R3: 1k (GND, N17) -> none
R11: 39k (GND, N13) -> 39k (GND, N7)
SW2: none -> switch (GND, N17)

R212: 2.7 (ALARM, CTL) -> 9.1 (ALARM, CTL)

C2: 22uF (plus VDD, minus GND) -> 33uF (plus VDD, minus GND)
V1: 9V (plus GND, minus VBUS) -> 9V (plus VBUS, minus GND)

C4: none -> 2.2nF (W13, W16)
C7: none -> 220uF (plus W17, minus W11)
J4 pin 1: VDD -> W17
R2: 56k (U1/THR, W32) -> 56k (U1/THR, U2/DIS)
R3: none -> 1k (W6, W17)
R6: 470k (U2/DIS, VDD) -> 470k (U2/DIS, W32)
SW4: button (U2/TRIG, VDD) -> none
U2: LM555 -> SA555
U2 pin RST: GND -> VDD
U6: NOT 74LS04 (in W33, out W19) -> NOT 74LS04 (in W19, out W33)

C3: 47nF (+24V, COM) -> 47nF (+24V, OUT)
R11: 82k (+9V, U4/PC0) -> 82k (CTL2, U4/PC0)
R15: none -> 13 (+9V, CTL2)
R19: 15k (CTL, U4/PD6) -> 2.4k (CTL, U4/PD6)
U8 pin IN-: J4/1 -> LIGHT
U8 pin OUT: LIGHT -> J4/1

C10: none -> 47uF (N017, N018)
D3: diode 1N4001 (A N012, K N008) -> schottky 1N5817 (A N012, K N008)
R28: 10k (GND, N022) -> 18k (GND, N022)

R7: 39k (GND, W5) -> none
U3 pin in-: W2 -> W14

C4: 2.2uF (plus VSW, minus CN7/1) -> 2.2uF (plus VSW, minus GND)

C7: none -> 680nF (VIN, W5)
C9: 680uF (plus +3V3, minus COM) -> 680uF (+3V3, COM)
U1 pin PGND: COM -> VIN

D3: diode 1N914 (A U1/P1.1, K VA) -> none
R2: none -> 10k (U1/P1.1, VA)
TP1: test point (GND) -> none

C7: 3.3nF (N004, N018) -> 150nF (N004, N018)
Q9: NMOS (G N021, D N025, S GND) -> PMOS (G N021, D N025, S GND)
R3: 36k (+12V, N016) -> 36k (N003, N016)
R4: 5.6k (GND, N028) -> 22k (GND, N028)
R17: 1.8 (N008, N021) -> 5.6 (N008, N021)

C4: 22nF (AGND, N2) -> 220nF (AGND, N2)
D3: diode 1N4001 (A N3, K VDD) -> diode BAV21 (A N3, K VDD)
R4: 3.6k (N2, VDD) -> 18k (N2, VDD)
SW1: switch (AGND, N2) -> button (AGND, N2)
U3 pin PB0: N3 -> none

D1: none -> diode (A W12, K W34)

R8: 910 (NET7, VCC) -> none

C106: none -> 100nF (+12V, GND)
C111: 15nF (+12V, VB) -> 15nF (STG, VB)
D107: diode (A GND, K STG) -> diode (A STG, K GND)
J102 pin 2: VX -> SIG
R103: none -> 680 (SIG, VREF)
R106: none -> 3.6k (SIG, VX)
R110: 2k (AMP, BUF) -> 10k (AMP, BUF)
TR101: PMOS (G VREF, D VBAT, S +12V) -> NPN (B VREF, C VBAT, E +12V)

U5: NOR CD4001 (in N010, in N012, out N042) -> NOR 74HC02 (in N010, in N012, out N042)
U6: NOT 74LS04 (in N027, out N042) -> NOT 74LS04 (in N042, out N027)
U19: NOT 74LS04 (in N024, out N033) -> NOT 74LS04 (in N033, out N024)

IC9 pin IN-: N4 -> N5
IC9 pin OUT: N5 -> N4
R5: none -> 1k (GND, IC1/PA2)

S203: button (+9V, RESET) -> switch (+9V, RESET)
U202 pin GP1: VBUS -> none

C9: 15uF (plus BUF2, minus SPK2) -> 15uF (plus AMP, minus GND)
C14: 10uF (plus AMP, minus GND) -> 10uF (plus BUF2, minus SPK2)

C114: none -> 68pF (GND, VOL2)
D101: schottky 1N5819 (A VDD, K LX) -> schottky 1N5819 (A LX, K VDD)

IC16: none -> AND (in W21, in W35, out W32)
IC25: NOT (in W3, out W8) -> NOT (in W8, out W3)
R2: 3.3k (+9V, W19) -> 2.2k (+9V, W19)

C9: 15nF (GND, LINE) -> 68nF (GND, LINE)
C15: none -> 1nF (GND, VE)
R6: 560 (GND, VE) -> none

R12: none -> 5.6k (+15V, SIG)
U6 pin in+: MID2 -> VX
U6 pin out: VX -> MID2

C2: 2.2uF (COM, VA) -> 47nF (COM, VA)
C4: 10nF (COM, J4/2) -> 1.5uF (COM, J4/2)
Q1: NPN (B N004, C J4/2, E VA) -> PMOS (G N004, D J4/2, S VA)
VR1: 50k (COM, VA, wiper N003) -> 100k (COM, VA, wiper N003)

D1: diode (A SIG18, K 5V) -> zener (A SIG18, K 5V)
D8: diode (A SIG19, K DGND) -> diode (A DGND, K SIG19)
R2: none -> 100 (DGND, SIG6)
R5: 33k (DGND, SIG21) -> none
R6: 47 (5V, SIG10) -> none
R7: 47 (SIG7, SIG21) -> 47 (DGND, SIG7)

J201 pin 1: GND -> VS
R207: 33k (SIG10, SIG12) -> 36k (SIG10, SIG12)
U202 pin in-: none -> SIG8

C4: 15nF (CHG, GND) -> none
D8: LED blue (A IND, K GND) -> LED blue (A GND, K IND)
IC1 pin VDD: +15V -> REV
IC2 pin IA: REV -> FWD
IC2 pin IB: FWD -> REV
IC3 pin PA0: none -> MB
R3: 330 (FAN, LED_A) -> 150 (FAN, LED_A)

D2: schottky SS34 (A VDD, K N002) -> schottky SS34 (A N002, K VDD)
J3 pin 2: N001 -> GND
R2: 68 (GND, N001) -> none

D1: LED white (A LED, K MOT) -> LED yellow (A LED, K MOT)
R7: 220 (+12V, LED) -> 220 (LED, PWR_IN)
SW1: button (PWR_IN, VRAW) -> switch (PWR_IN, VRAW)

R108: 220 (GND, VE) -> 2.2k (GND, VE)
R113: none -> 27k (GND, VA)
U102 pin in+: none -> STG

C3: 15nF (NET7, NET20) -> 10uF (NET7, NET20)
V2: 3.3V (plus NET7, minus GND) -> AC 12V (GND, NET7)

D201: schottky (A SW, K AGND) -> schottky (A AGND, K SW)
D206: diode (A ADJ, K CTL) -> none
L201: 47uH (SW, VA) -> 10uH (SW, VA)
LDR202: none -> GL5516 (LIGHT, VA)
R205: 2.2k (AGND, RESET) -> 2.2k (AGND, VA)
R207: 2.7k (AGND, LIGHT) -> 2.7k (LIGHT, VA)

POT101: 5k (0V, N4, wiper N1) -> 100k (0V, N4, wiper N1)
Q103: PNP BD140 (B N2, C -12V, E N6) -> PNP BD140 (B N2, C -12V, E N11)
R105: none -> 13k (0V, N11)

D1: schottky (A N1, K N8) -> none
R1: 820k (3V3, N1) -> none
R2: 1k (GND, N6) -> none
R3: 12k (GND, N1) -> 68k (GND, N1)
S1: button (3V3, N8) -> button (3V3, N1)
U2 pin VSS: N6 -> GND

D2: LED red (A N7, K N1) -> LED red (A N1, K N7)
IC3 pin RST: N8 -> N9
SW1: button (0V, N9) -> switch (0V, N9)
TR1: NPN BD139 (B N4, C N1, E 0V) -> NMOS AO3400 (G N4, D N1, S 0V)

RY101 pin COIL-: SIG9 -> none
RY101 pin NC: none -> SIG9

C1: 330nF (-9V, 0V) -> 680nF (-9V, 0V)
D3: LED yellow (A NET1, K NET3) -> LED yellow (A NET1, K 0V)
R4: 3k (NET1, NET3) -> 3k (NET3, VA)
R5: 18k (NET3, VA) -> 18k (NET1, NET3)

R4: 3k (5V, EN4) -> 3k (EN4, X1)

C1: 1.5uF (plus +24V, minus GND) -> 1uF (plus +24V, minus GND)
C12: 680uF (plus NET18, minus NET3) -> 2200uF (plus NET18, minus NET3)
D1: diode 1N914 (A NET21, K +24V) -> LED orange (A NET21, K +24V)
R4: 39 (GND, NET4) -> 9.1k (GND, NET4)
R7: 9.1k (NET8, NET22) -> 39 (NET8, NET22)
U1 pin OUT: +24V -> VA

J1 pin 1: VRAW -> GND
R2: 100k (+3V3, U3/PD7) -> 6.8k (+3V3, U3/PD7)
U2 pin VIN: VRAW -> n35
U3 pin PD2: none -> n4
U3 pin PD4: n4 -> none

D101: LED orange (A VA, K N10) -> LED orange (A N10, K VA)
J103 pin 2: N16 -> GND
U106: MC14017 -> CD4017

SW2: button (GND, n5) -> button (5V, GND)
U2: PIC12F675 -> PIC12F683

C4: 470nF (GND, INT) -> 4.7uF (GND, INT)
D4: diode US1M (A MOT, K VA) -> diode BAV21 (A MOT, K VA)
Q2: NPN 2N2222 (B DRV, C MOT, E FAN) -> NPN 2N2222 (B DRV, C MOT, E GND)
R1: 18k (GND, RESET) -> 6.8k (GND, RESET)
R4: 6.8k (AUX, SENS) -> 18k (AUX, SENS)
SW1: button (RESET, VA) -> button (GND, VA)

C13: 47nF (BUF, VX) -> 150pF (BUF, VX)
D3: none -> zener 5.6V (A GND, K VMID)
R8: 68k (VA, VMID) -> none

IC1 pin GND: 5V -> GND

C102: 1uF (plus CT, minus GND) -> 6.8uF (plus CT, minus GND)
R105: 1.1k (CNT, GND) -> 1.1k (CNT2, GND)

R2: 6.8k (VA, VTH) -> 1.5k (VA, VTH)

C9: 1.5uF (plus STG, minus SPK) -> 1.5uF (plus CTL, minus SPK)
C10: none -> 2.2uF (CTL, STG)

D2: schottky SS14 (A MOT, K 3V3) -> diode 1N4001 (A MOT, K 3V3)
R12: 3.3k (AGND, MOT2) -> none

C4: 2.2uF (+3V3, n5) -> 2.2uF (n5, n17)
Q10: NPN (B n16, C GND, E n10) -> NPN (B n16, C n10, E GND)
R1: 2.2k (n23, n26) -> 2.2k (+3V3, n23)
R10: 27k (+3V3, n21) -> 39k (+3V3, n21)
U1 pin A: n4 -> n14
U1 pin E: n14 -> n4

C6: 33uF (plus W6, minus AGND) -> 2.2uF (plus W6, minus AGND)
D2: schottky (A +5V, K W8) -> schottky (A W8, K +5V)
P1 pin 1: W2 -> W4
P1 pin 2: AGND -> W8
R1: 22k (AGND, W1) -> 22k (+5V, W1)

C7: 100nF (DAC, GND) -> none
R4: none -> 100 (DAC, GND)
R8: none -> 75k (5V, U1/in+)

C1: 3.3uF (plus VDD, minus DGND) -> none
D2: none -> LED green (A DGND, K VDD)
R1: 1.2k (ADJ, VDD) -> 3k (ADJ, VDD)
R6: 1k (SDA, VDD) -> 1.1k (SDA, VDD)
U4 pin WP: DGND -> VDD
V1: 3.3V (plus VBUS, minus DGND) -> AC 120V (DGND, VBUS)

━━━━━━━━

* Task instructions
For the listing above, print only the lines starting at the line containing "C9: 15nF (GND, LINE) -> 68nF (GND, LINE)" and ending at the line containing "Q1: NPN (B N004, C", exactly, both included.

* Finished exercise
C9: 15nF (GND, LINE) -> 68nF (GND, LINE)
C15: none -> 1nF (GND, VE)
R6: 560 (GND, VE) -> none

R12: none -> 5.6k (+15V, SIG)
U6 pin in+: MID2 -> VX
U6 pin out: VX -> MID2

C2: 2.2uF (COM, VA) -> 47nF (COM, VA)
C4: 10nF (COM, J4/2) -> 1.5uF (COM, J4/2)
Q1: NPN (B N004, C J4/2, E VA) -> PMOS (G N004, D J4/2, S VA)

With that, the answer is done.